== INPUT DATA ==
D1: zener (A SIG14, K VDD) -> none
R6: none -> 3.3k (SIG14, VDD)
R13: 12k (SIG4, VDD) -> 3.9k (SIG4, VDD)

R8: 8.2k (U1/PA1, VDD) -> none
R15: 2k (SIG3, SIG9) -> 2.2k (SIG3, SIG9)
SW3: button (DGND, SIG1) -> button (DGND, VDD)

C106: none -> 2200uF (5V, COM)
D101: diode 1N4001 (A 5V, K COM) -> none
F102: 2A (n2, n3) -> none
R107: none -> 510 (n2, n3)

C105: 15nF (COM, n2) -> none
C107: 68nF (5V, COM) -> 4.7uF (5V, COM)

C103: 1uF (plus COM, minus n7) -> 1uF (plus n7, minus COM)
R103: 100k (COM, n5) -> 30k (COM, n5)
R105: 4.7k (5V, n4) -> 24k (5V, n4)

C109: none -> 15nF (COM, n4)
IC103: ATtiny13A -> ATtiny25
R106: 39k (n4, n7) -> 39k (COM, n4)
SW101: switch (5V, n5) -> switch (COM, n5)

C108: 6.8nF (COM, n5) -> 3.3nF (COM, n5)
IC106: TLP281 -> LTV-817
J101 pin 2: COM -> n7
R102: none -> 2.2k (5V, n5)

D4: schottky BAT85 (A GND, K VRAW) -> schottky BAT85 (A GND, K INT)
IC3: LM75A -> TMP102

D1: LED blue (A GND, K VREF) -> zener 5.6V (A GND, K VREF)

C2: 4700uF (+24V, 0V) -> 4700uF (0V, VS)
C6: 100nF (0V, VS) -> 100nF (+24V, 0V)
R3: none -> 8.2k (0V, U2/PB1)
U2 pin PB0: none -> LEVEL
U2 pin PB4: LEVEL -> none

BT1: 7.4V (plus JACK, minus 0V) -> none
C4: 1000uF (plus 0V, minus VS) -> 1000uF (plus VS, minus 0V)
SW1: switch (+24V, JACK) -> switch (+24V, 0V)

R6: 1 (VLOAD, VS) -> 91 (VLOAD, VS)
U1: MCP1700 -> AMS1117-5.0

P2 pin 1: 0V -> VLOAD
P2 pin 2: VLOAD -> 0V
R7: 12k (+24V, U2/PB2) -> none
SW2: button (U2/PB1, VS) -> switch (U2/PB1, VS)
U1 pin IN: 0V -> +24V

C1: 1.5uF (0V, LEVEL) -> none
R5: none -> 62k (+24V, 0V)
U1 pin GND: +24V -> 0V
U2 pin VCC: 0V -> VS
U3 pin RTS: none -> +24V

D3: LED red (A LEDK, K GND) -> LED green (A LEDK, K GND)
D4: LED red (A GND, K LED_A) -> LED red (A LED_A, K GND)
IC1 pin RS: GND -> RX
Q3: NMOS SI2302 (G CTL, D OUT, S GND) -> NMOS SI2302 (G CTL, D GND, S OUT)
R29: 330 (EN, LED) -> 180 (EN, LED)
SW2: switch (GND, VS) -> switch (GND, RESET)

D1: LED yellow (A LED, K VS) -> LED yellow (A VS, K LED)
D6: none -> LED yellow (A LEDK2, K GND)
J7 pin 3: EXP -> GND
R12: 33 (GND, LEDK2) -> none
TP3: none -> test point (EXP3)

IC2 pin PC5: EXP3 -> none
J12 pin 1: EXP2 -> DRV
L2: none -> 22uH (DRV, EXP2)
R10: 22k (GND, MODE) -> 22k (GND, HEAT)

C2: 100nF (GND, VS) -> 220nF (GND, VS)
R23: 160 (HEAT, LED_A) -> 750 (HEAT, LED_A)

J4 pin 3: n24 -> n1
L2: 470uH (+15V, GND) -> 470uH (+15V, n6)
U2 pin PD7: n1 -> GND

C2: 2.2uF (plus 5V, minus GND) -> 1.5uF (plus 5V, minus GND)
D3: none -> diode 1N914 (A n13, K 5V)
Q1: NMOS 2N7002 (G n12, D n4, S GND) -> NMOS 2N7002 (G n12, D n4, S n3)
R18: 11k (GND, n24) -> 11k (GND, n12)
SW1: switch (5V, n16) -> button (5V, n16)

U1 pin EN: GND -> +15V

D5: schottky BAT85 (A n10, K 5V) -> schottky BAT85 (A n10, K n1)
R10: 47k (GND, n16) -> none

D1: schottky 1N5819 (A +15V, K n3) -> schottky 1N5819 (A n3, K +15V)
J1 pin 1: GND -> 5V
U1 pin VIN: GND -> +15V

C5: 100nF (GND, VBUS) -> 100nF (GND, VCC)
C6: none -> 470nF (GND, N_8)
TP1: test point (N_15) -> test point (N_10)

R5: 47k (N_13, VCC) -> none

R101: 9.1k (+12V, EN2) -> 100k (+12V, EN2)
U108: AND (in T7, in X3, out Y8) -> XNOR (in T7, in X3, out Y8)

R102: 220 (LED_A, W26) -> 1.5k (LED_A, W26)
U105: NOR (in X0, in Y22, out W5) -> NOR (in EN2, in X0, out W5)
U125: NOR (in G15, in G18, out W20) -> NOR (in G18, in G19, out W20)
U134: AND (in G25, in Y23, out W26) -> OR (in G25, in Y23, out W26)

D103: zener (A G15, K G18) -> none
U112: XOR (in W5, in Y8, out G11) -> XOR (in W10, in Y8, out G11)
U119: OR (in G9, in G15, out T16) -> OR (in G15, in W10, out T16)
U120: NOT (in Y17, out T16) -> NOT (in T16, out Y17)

== TASK TO CARRY OUT ==
Where a line contains the word "button", copy that line from the listing above.

== ANSWER TO THE EXERCISE ==
SW3: button (DGND, SIG1) -> button (DGND, VDD)
SW2: button (U2/PB1, VS) -> switch (U2/PB1, VS)
SW1: switch (5V, n16) -> button (5V, n16)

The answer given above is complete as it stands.